:: EXERCISE DATA

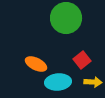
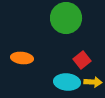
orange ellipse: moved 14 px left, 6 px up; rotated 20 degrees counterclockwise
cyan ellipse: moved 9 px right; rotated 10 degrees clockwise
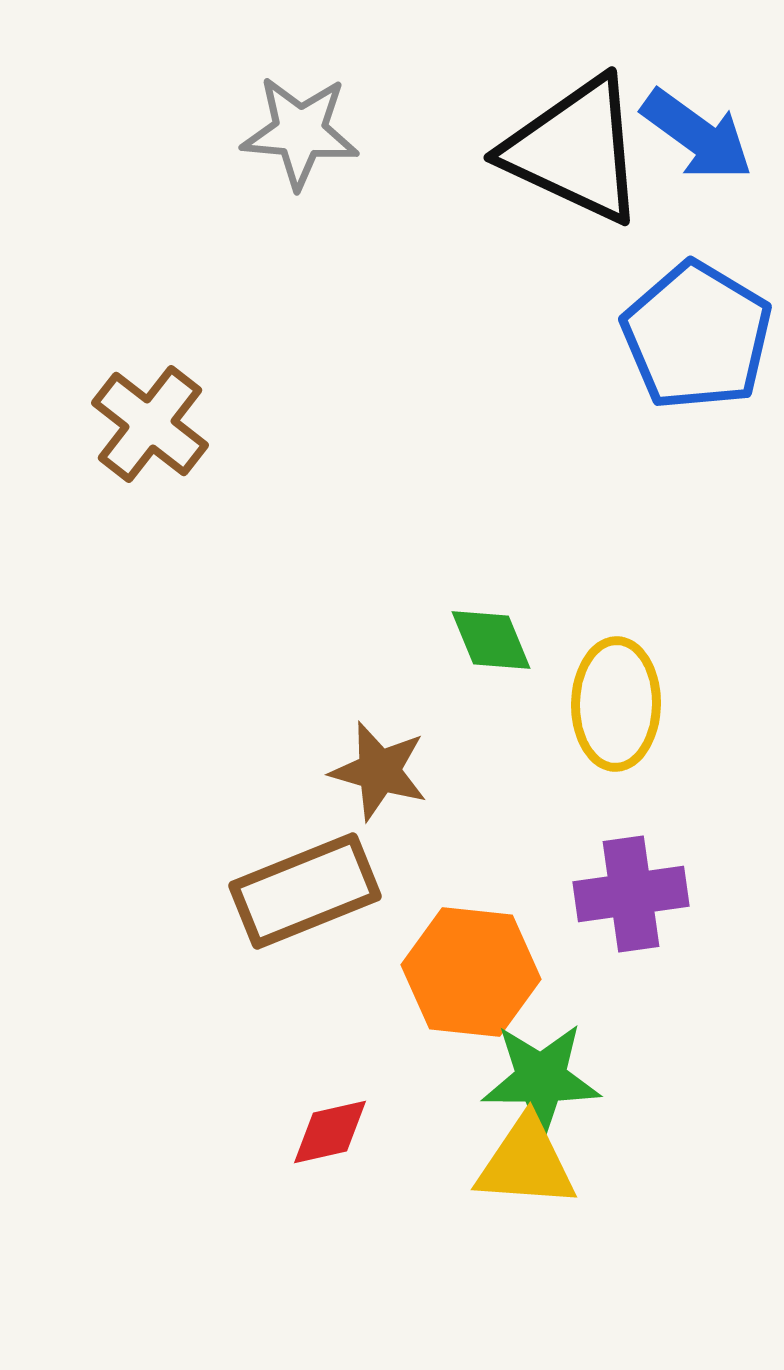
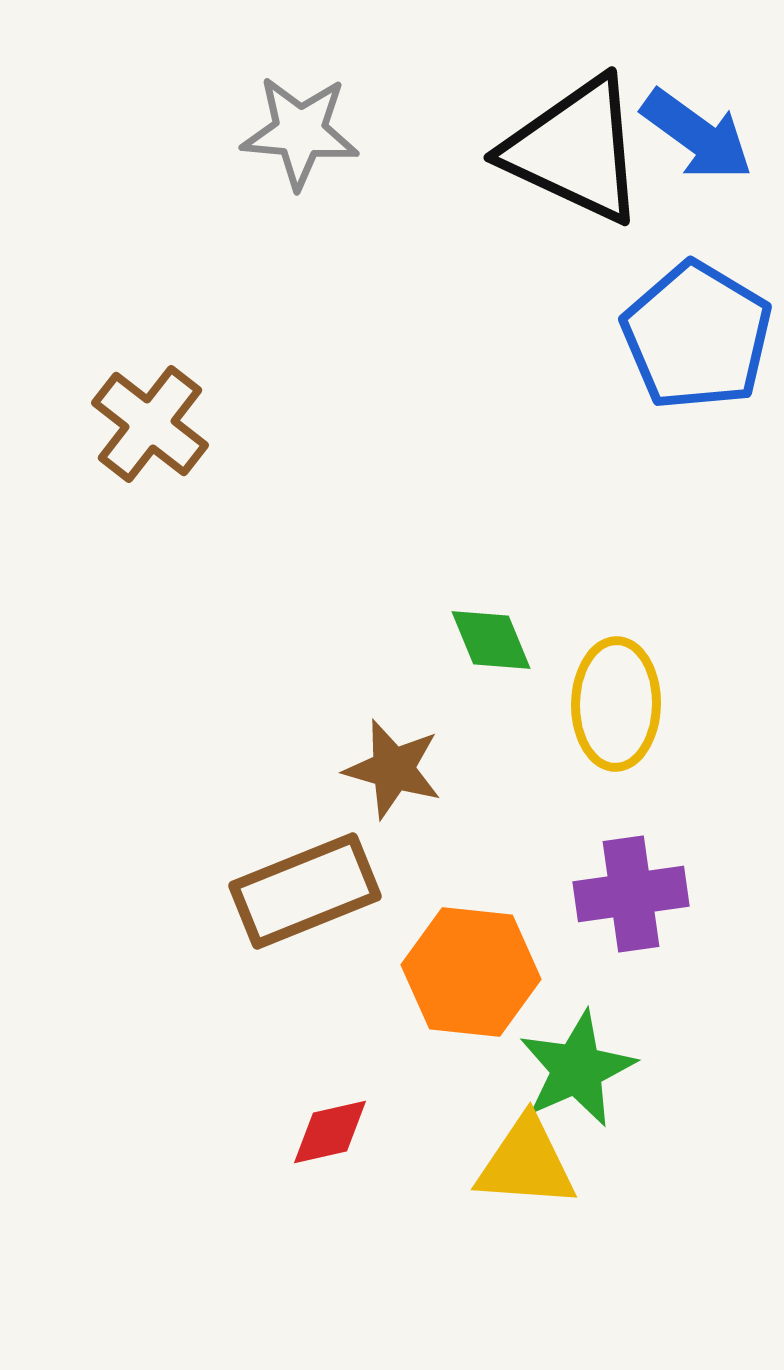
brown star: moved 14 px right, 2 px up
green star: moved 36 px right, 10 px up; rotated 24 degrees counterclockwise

::::
:: EXERCISE DATA

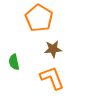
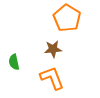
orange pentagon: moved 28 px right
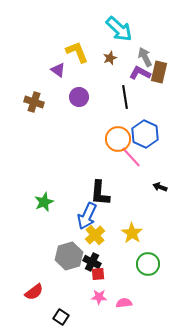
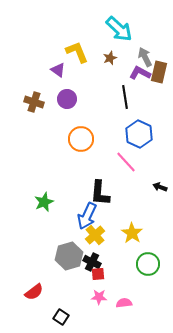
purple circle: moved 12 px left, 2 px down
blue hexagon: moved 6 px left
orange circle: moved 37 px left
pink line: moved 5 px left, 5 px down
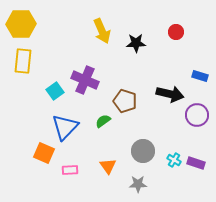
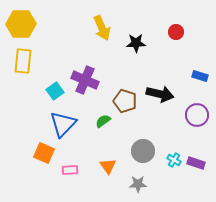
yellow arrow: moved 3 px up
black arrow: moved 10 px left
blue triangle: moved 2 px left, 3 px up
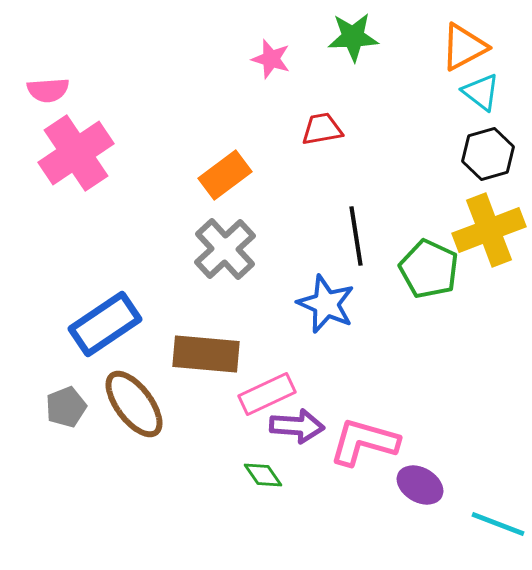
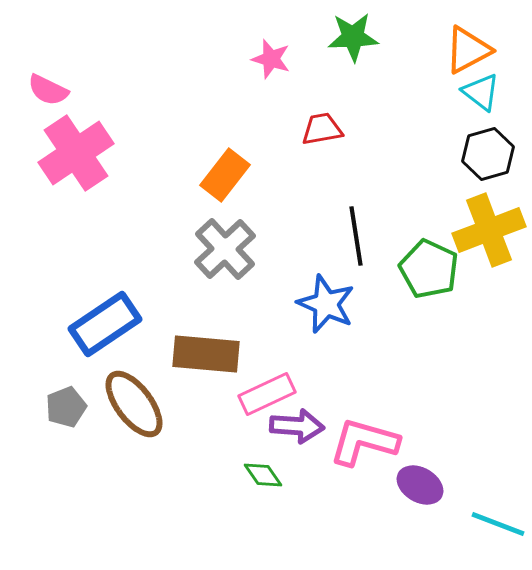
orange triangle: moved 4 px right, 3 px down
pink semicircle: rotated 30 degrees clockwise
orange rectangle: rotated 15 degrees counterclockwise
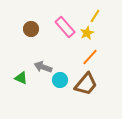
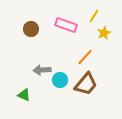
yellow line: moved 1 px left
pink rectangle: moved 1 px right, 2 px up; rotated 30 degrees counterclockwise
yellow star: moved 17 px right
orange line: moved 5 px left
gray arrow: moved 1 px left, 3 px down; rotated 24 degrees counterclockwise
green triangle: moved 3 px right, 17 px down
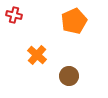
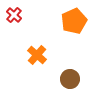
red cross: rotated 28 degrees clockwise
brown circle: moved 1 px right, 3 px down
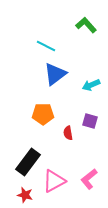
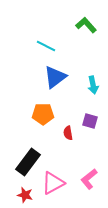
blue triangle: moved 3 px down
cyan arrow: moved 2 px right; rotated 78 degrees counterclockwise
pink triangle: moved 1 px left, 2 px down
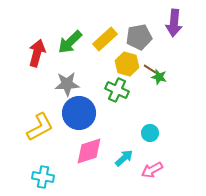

::::

**WHAT IS NEEDED:**
In the listing, how many lines have the word "triangle"? Write only that number.

**EXPECTED OUTPUT:**
5